About this task:
Every record below is to be repeated exactly, with the pictures left out.

### Dataset excerpts

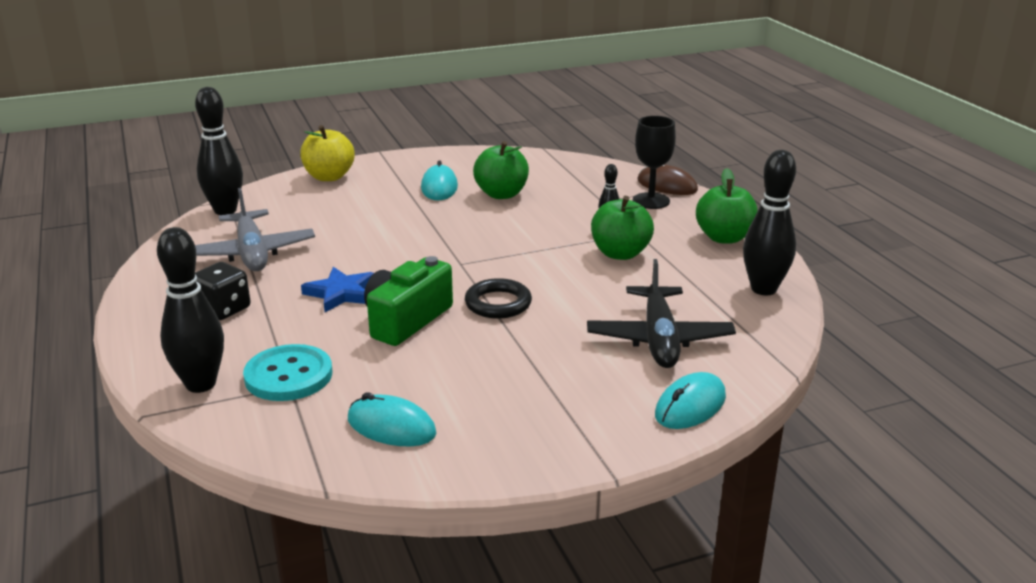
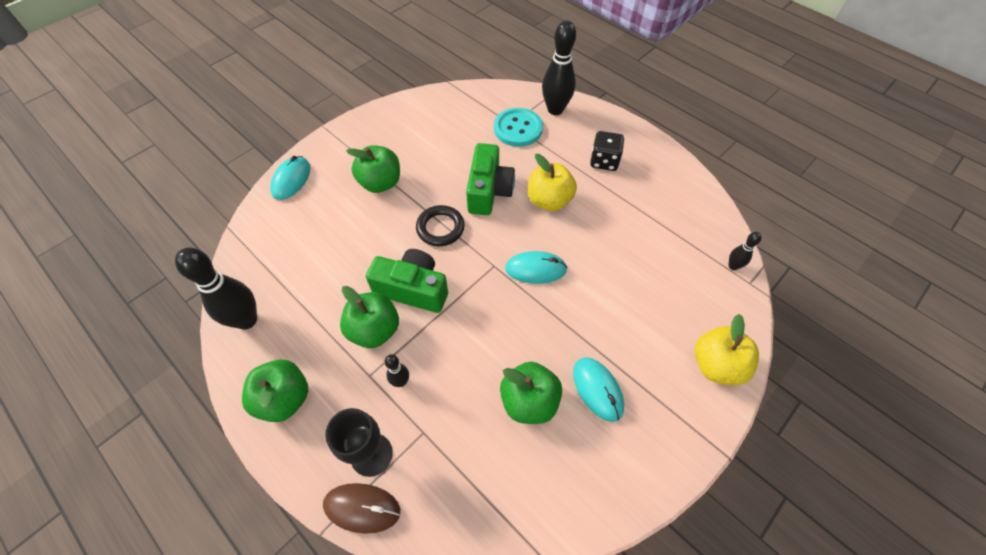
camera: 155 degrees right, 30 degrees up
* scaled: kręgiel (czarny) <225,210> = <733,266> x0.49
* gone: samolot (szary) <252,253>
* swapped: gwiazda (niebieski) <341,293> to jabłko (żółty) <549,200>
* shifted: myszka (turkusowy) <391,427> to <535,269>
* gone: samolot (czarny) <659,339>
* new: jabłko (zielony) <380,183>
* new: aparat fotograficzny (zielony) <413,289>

######

Result of the exercise:
camera: 155 degrees right, 30 degrees up
* scaled: kręgiel (czarny) <225,210> = <733,266> x0.49
* gone: samolot (szary) <252,253>
* swapped: gwiazda (niebieski) <341,293> to jabłko (żółty) <549,200>
* shifted: myszka (turkusowy) <391,427> to <535,269>
* gone: samolot (czarny) <659,339>
* new: jabłko (zielony) <380,183>
* new: aparat fotograficzny (zielony) <413,289>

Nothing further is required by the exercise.